▶ _The exercise_: Please extract all of the rows below and copy every line verbatim.

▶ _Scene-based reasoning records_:
....

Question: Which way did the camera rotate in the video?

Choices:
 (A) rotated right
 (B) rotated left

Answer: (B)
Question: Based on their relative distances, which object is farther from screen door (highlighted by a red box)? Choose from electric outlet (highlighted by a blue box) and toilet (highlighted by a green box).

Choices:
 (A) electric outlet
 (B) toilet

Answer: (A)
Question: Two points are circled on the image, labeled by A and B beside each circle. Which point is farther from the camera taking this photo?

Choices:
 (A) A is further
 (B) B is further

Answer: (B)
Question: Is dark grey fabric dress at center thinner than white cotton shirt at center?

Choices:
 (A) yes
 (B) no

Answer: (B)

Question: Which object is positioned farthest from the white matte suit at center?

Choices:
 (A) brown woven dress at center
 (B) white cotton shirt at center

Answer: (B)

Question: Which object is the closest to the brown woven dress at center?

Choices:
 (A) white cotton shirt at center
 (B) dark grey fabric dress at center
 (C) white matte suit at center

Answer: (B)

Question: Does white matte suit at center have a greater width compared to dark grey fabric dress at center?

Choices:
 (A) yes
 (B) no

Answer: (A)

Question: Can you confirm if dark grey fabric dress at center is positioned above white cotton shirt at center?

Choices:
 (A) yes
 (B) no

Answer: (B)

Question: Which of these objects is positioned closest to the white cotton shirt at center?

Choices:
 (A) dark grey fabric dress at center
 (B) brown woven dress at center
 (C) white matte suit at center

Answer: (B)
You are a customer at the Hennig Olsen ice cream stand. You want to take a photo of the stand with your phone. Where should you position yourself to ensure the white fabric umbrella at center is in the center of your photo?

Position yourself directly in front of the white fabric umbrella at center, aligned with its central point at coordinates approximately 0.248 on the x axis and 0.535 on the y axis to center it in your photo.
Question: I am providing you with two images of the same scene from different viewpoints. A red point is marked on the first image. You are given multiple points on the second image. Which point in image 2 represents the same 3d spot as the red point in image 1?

....

▶ _Exercise result_:
Question: Which way did the camera rotate in the video?

Choices:
 (A) rotated right
 (B) rotated left

Answer: (B)
Question: Based on their relative distances, which object is farther from screen door (highlighted by a red box)? Choose from electric outlet (highlighted by a blue box) and toilet (highlighted by a green box).

Choices:
 (A) electric outlet
 (B) toilet

Answer: (A)
Question: Two points are circled on the image, labeled by A and B beside each circle. Which point is farther from the camera taking this photo?

Choices:
 (A) A is further
 (B) B is further

Answer: (B)
Question: Is dark grey fabric dress at center thinner than white cotton shirt at center?

Choices:
 (A) yes
 (B) no

Answer: (B)

Question: Which object is positioned farthest from the white matte suit at center?

Choices:
 (A) brown woven dress at center
 (B) white cotton shirt at center

Answer: (B)

Question: Which object is the closest to the brown woven dress at center?

Choices:
 (A) white cotton shirt at center
 (B) dark grey fabric dress at center
 (C) white matte suit at center

Answer: (B)

Question: Does white matte suit at center have a greater width compared to dark grey fabric dress at center?

Choices:
 (A) yes
 (B) no

Answer: (A)

Question: Can you confirm if dark grey fabric dress at center is positioned above white cotton shirt at center?

Choices:
 (A) yes
 (B) no

Answer: (B)

Question: Which of these objects is positioned closest to the white cotton shirt at center?

Choices:
 (A) dark grey fabric dress at center
 (B) brown woven dress at center
 (C) white matte suit at center

Answer: (B)
You are a customer at the Hennig Olsen ice cream stand. You want to take a photo of the stand with your phone. Where should you position yourself to ensure the white fabric umbrella at center is in the center of your photo?

Position yourself directly in front of the white fabric umbrella at center, aligned with its central point at coordinates approximately 0.248 on the x axis and 0.535 on the y axis to center it in your photo.
Question: I am providing you with two images of the same scene from different viewpoints. A red point is marked on the first image. You are given multiple points on the second image. Which point in image 2 represents the same 3d spot as the red point in image 1?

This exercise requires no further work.